(Data to examine begins)

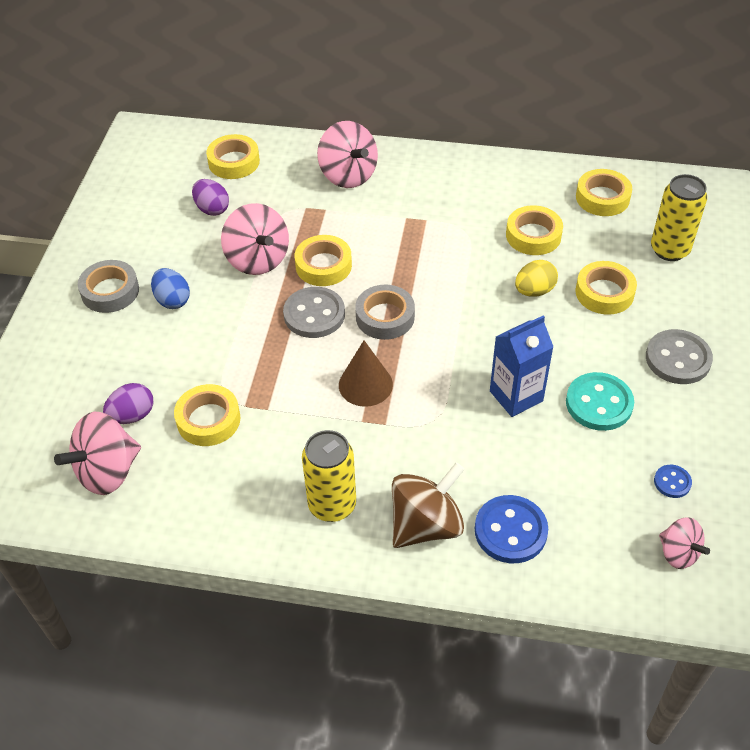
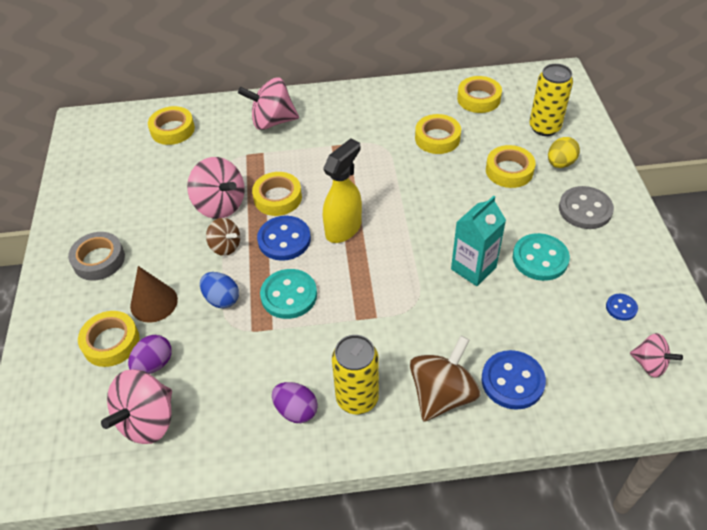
camera: 15 degrees left, 0 degrees up
(172, 300) = (157, 255): blue egg -> blue egg (221, 299)
(208, 420) = (224, 351): yellow tape -> yellow tape (111, 342)
(212, 209) = (167, 171): purple egg -> purple egg (296, 410)
(248, 307) = (225, 246): none -> brown spinning top
(298, 377) = (289, 295): none -> turquoise button
(314, 314) = (284, 240): grey button -> blue button
(348, 175) = (272, 121): pink spinning top -> pink spinning top turned 135 degrees clockwise
(365, 384) = (348, 288): brown cone -> brown cone (154, 303)
(385, 317) = (344, 228): grey tape -> yellow spray bottle
(516, 396) = (473, 268): blue carton -> turquoise carton
(534, 291) = (455, 181): yellow egg -> yellow egg (560, 163)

(Data to examine ends)

*What this task involves*:
Could you restate, word for word, every line from the one containing "(248, 307) = (225, 246): none" through the last line of the records above, and nothing more?

*Solution to the exercise*:
(248, 307) = (225, 246): none -> brown spinning top
(298, 377) = (289, 295): none -> turquoise button
(314, 314) = (284, 240): grey button -> blue button
(348, 175) = (272, 121): pink spinning top -> pink spinning top turned 135 degrees clockwise
(365, 384) = (348, 288): brown cone -> brown cone (154, 303)
(385, 317) = (344, 228): grey tape -> yellow spray bottle
(516, 396) = (473, 268): blue carton -> turquoise carton
(534, 291) = (455, 181): yellow egg -> yellow egg (560, 163)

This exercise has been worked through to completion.